ACTIVITY
In the records below, find the line that contains "U2: STM32G030F6 -> STM32L031F6" and the line that contains "SW5: none -> switch (RY3/COIL-, W23)", then retype exactly those two lines and every line between them.

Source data
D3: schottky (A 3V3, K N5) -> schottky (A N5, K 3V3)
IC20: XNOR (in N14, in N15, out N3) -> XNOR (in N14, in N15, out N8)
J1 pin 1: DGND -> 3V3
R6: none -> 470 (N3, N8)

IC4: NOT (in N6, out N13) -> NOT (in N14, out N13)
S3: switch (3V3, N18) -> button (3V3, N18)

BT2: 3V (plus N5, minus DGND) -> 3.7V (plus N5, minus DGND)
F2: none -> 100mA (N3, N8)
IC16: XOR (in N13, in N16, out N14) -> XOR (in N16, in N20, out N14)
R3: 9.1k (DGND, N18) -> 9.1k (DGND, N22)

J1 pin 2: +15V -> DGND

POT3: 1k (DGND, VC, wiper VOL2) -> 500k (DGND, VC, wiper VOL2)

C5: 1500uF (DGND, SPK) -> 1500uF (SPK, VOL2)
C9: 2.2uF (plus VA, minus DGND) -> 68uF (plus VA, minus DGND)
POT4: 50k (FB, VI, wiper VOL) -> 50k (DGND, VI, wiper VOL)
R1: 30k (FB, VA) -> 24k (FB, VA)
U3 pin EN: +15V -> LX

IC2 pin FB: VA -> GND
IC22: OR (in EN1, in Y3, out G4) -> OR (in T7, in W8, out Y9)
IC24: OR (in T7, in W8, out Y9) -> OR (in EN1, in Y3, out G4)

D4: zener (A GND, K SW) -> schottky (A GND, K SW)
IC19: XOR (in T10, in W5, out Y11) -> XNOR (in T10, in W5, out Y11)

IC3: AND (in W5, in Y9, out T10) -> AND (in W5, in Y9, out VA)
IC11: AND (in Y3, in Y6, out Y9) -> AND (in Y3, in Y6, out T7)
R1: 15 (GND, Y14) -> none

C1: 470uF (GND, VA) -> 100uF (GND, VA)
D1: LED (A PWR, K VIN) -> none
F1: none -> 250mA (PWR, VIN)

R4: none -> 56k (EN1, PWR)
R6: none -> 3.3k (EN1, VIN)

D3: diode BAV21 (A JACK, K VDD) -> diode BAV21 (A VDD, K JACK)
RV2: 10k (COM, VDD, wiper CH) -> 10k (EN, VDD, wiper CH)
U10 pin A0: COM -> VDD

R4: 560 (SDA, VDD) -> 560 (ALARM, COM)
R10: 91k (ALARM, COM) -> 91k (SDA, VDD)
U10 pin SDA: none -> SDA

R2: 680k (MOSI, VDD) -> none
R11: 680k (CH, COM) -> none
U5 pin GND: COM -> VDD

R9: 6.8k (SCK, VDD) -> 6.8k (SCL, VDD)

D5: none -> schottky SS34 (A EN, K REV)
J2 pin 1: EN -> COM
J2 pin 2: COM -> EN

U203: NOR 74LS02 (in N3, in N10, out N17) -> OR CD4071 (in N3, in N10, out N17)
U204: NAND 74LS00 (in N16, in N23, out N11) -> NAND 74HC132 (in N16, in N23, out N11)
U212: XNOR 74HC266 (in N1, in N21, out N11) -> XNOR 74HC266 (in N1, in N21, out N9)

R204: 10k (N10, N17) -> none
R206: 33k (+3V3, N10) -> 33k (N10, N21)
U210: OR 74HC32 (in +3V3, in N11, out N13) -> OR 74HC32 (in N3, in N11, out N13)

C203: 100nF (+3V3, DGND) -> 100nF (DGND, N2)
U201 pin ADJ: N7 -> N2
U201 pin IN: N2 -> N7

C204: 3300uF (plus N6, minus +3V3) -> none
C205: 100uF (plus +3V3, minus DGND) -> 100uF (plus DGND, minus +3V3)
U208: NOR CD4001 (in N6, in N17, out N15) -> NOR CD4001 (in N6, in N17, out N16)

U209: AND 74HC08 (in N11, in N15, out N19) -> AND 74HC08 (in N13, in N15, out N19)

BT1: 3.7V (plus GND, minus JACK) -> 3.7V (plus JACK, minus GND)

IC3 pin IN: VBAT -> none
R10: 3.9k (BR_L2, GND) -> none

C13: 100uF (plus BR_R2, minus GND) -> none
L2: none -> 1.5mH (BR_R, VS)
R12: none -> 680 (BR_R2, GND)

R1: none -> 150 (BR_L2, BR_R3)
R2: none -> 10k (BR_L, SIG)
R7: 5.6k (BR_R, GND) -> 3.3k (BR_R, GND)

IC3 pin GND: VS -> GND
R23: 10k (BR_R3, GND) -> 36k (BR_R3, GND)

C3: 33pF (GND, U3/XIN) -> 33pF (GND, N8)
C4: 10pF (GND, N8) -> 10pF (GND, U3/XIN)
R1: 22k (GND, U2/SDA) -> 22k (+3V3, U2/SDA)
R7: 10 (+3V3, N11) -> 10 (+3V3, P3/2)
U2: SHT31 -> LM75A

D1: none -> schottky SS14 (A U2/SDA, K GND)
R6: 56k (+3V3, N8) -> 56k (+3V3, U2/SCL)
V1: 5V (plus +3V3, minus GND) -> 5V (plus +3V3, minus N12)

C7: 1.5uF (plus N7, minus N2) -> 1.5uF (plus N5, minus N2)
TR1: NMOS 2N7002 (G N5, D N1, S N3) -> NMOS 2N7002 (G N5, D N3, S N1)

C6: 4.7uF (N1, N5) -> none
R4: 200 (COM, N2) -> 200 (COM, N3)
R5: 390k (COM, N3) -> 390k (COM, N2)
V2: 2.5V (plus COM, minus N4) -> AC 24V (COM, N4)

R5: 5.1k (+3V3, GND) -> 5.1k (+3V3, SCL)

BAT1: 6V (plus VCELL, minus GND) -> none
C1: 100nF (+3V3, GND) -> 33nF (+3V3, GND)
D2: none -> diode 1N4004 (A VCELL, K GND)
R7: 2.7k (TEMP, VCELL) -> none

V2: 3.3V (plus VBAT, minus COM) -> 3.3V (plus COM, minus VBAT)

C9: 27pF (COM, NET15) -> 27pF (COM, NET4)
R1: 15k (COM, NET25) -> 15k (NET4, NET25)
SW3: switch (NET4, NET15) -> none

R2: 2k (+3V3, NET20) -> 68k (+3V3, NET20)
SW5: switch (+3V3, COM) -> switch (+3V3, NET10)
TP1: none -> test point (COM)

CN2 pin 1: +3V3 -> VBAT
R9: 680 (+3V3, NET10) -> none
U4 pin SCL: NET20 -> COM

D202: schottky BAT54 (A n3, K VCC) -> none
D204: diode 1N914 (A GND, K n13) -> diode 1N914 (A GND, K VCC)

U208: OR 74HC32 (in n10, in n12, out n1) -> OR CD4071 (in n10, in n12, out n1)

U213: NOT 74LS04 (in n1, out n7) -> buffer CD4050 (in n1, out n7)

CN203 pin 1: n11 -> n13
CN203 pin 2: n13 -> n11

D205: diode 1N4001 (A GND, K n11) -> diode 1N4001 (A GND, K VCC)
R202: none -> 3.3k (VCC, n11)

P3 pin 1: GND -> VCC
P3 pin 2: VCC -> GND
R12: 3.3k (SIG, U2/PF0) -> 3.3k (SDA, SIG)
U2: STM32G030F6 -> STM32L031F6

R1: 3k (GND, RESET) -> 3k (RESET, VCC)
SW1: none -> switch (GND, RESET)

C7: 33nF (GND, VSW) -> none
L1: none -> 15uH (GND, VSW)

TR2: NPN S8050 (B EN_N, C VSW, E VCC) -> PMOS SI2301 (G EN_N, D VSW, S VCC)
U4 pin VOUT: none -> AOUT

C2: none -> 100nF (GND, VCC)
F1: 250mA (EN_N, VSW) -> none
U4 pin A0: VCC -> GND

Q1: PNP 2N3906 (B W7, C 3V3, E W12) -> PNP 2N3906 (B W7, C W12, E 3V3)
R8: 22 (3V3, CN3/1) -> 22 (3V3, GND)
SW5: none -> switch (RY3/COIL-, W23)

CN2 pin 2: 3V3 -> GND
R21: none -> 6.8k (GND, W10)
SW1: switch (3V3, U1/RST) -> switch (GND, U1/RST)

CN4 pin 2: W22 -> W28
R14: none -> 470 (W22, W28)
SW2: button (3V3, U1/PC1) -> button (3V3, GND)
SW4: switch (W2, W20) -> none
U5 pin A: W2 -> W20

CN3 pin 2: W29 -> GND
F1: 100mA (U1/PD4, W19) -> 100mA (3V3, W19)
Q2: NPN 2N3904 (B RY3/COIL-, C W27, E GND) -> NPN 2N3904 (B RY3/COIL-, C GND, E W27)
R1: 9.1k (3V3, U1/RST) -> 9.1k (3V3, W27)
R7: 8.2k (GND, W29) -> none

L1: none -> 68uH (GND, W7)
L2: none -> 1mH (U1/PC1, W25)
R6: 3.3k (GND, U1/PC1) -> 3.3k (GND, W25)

RESPONSE
U2: STM32G030F6 -> STM32L031F6

R1: 3k (GND, RESET) -> 3k (RESET, VCC)
SW1: none -> switch (GND, RESET)

C7: 33nF (GND, VSW) -> none
L1: none -> 15uH (GND, VSW)

TR2: NPN S8050 (B EN_N, C VSW, E VCC) -> PMOS SI2301 (G EN_N, D VSW, S VCC)
U4 pin VOUT: none -> AOUT

C2: none -> 100nF (GND, VCC)
F1: 250mA (EN_N, VSW) -> none
U4 pin A0: VCC -> GND

Q1: PNP 2N3906 (B W7, C 3V3, E W12) -> PNP 2N3906 (B W7, C W12, E 3V3)
R8: 22 (3V3, CN3/1) -> 22 (3V3, GND)
SW5: none -> switch (RY3/COIL-, W23)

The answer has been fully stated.